[Items from a data source]
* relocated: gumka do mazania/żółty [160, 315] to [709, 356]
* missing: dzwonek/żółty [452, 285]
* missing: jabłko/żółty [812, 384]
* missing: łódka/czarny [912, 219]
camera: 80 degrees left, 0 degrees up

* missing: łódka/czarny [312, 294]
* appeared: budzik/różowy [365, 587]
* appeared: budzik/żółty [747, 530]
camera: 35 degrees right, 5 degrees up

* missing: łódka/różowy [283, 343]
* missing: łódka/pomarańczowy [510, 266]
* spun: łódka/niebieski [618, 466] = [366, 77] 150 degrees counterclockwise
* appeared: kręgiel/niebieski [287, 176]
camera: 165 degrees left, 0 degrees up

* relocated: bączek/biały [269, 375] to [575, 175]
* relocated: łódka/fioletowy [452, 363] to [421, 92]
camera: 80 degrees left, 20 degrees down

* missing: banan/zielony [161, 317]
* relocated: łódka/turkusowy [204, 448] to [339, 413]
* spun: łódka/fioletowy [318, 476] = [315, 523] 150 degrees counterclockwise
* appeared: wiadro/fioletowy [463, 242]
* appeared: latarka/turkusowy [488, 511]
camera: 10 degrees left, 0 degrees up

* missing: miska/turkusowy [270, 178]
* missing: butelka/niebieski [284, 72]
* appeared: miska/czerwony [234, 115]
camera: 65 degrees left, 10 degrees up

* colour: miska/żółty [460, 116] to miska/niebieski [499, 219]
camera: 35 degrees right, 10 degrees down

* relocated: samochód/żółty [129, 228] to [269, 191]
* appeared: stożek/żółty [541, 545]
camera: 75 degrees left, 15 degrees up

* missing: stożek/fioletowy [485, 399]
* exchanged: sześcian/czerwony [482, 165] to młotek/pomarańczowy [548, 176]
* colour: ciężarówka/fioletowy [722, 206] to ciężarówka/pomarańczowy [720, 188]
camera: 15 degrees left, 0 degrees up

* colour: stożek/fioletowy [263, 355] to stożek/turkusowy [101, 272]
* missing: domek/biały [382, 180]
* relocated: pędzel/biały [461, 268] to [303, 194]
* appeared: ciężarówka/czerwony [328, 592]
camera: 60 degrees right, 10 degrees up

WHAT THE TASK ASKS:
Word for word, restate the data above from its first line down to and including the line with "łódka/czarny [912, 219]".

WORKED SOLUTION:
* relocated: gumka do mazania/żółty [160, 315] to [709, 356]
* missing: dzwonek/żółty [452, 285]
* missing: jabłko/żółty [812, 384]
* missing: łódka/czarny [912, 219]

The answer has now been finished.